> [Listed records]:

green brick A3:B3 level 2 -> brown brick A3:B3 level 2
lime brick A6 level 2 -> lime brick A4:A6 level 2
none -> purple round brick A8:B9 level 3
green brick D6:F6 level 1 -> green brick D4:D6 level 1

---

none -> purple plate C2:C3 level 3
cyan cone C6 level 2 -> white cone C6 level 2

* * *

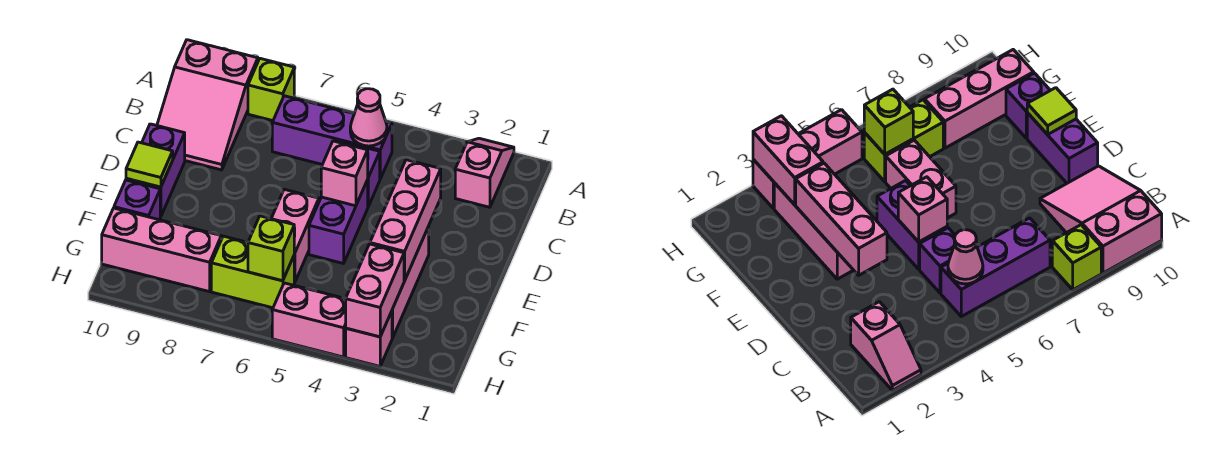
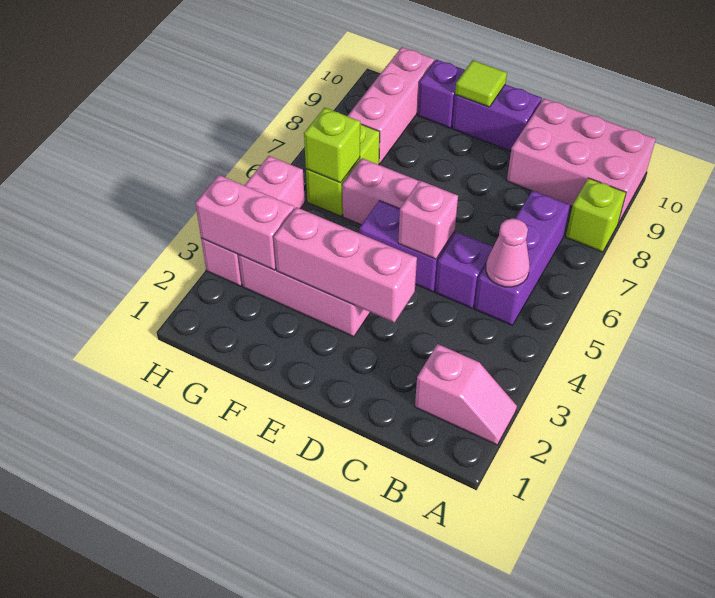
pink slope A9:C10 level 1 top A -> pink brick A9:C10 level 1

> [Exercise goal]:
Please give back exactly the lines of the listing above that run from the one containing "green brick A3:B3" through the one containing "green brick D6:F6", and only those.

> [Output of the exercise]:
green brick A3:B3 level 2 -> brown brick A3:B3 level 2
lime brick A6 level 2 -> lime brick A4:A6 level 2
none -> purple round brick A8:B9 level 3
green brick D6:F6 level 1 -> green brick D4:D6 level 1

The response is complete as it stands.